**DATA RECORDS**
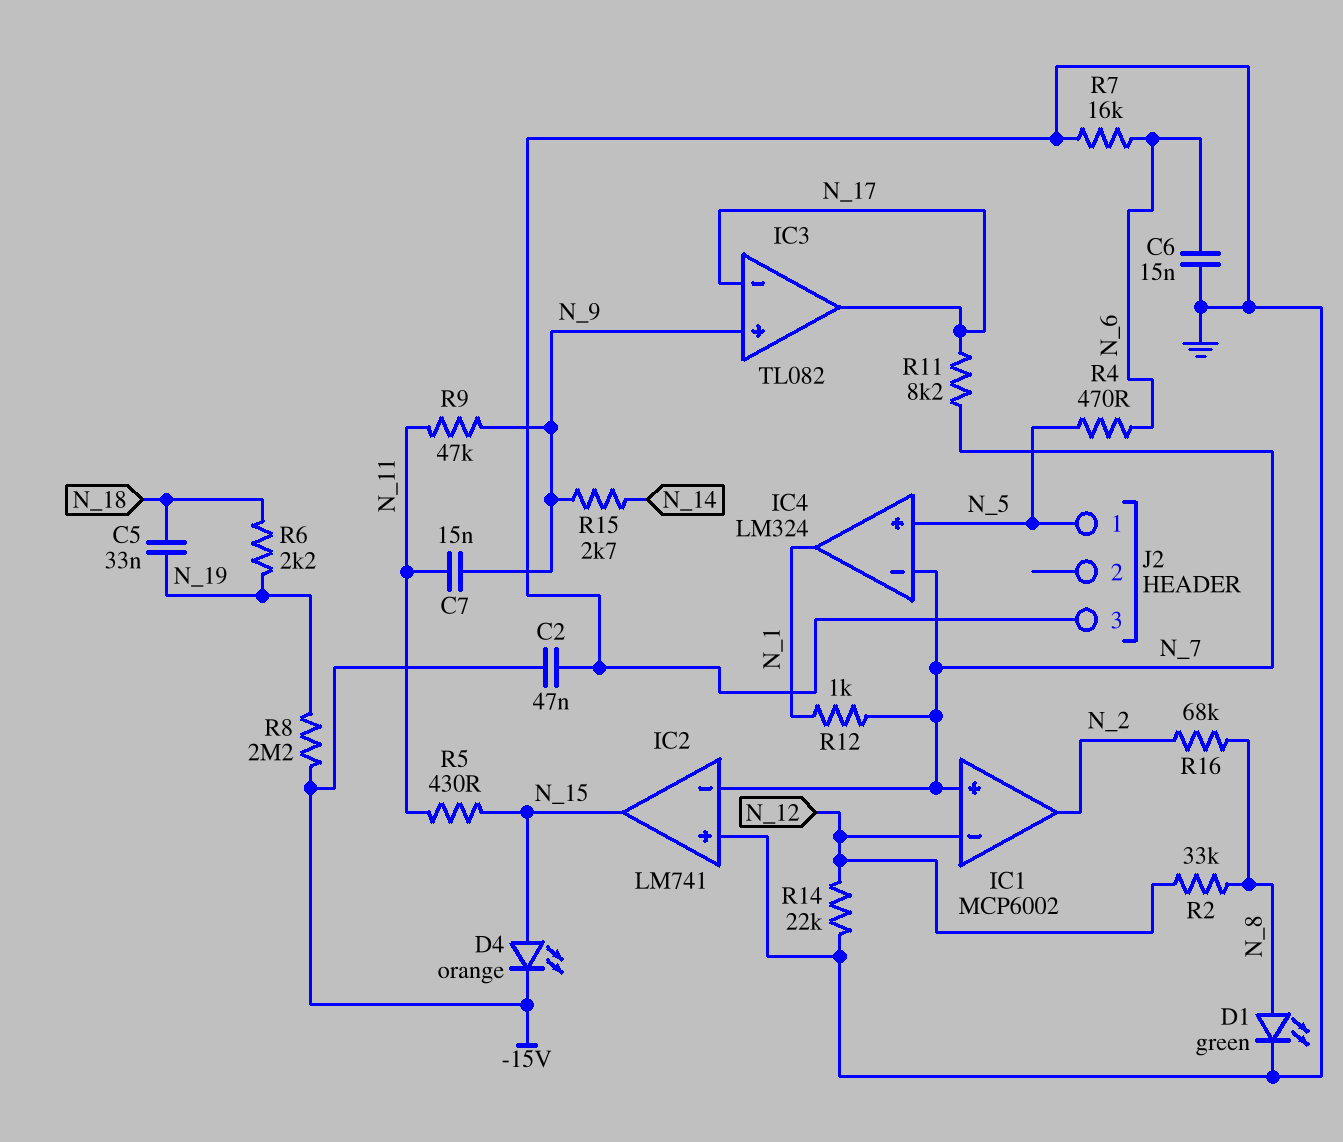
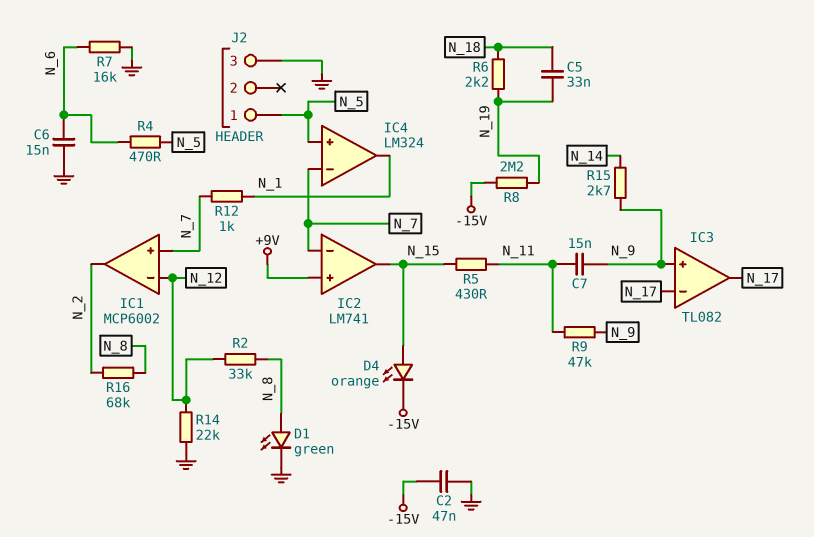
IC2 pin in+: GND -> +9V
R11: 8.2k (N_7, N_17) -> none

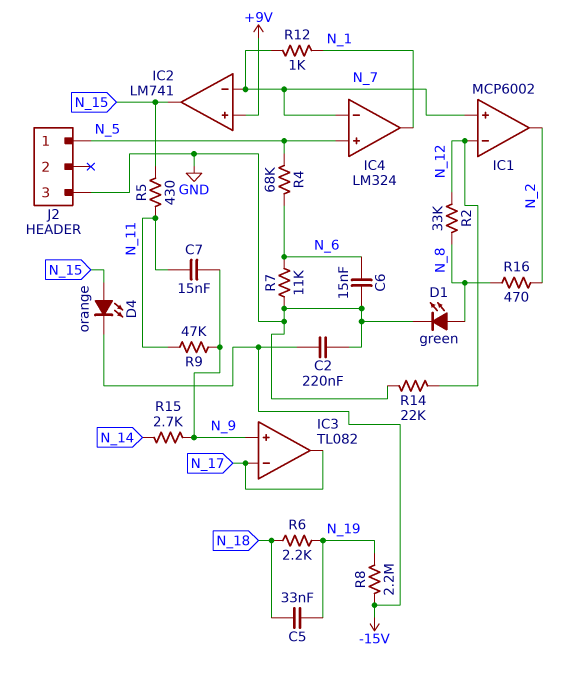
C2: 47nF (-15V, GND) -> 220nF (-15V, GND)
R4: 470 (N_5, N_6) -> 68k (N_5, N_6)
R7: 16k (GND, N_6) -> 11k (GND, N_6)
R16: 68k (N_2, N_8) -> 470 (N_2, N_8)

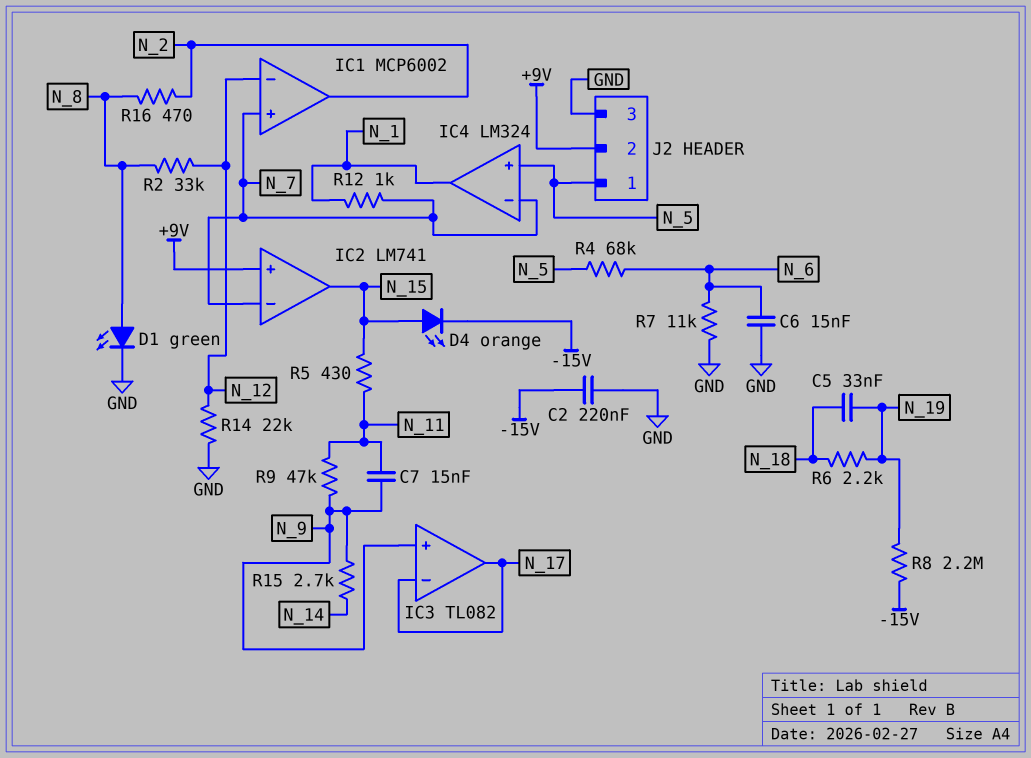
J2 pin 2: none -> +9V

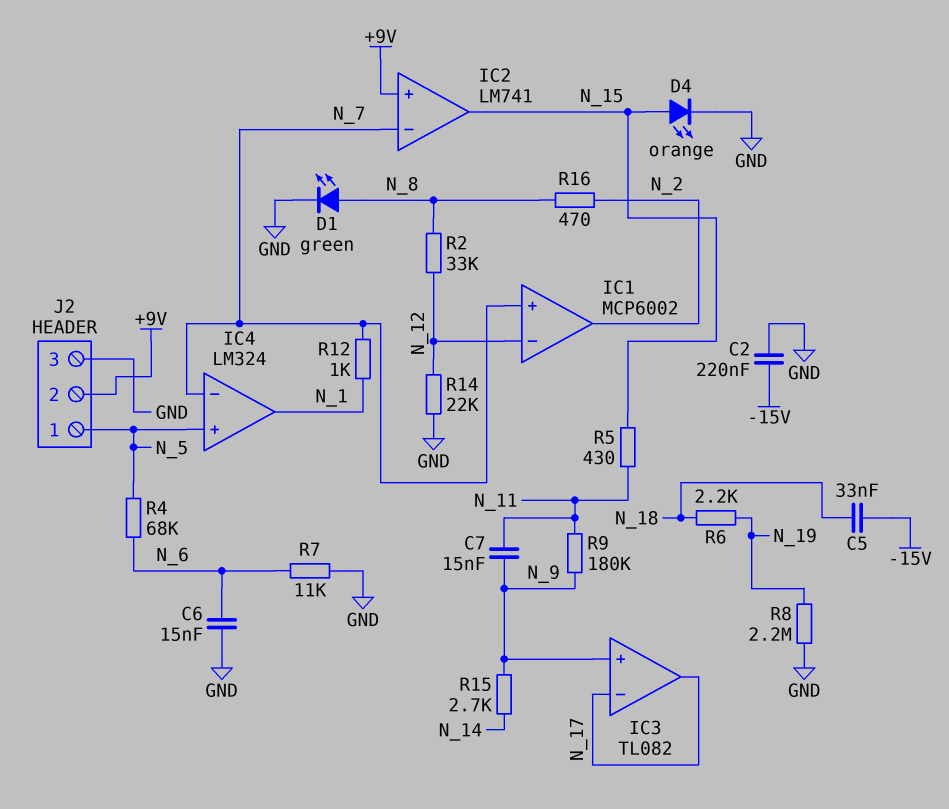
C5: 33nF (N_18, N_19) -> 33nF (-15V, N_18)
D4: LED orange (A N_15, K -15V) -> LED orange (A N_15, K GND)
R8: 2.2M (-15V, N_19) -> 2.2M (GND, N_19)
R9: 47k (N_9, N_11) -> 180k (N_9, N_11)

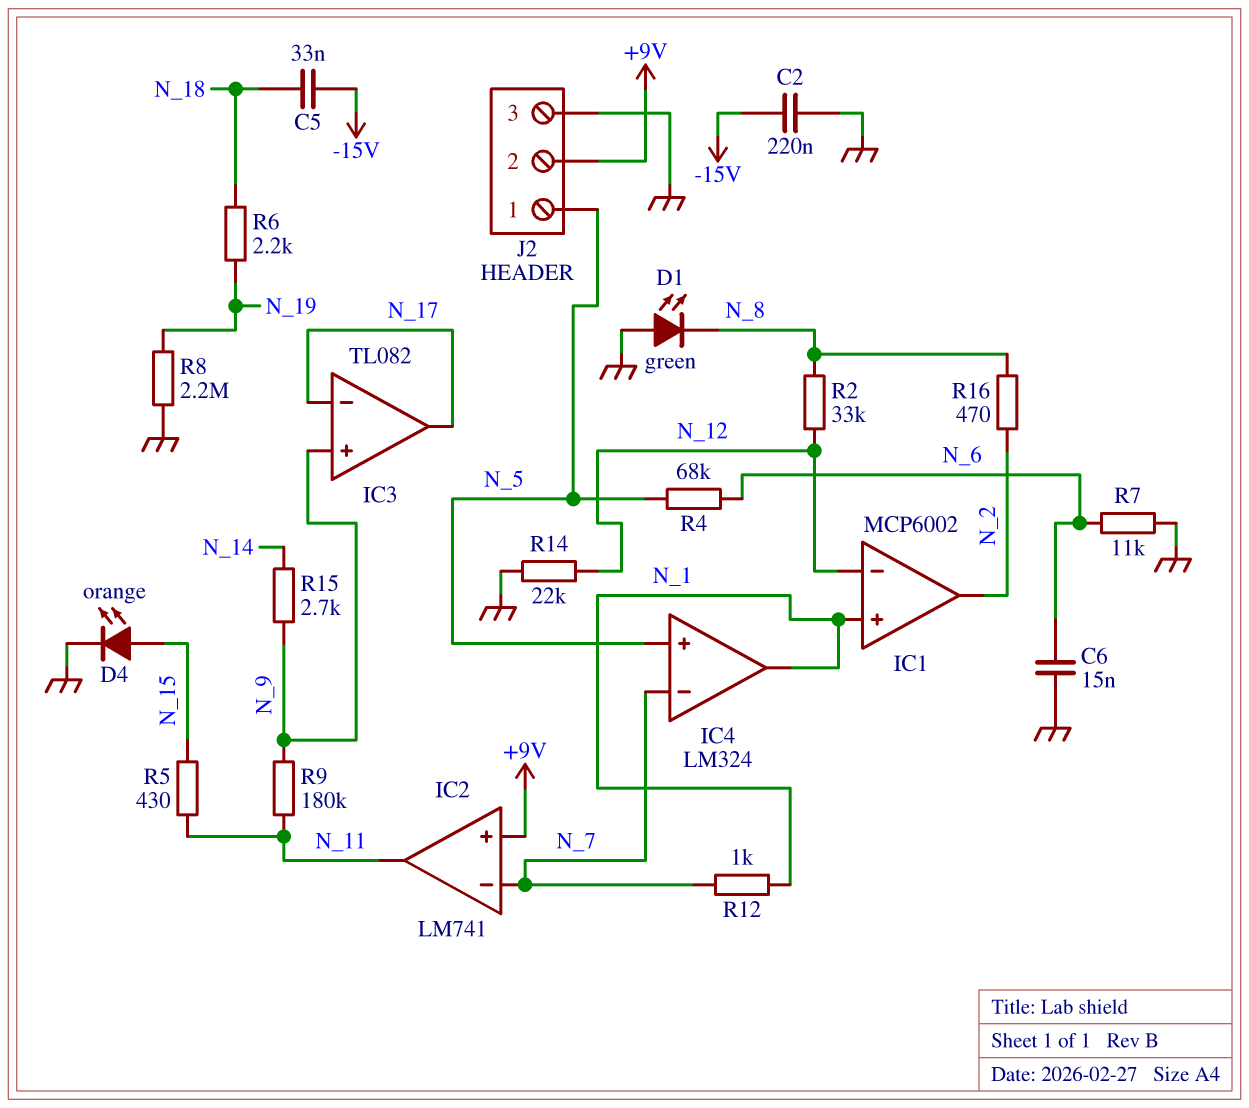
C7: 15nF (N_9, N_11) -> none
D1: LED green (A N_8, K GND) -> LED green (A GND, K N_8)
IC1 pin in+: N_7 -> N_1
IC2 pin out: N_15 -> N_11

**INSTRUCTIONS FOR THE TASK**
From the first line of the entries above down to the line holding "D4: LED orange", quote each line exactly and nothing else, skipping pictures.

**RESPONSE**
IC2 pin in+: GND -> +9V
R11: 8.2k (N_7, N_17) -> none

C2: 47nF (-15V, GND) -> 220nF (-15V, GND)
R4: 470 (N_5, N_6) -> 68k (N_5, N_6)
R7: 16k (GND, N_6) -> 11k (GND, N_6)
R16: 68k (N_2, N_8) -> 470 (N_2, N_8)

J2 pin 2: none -> +9V

C5: 33nF (N_18, N_19) -> 33nF (-15V, N_18)
D4: LED orange (A N_15, K -15V) -> LED orange (A N_15, K GND)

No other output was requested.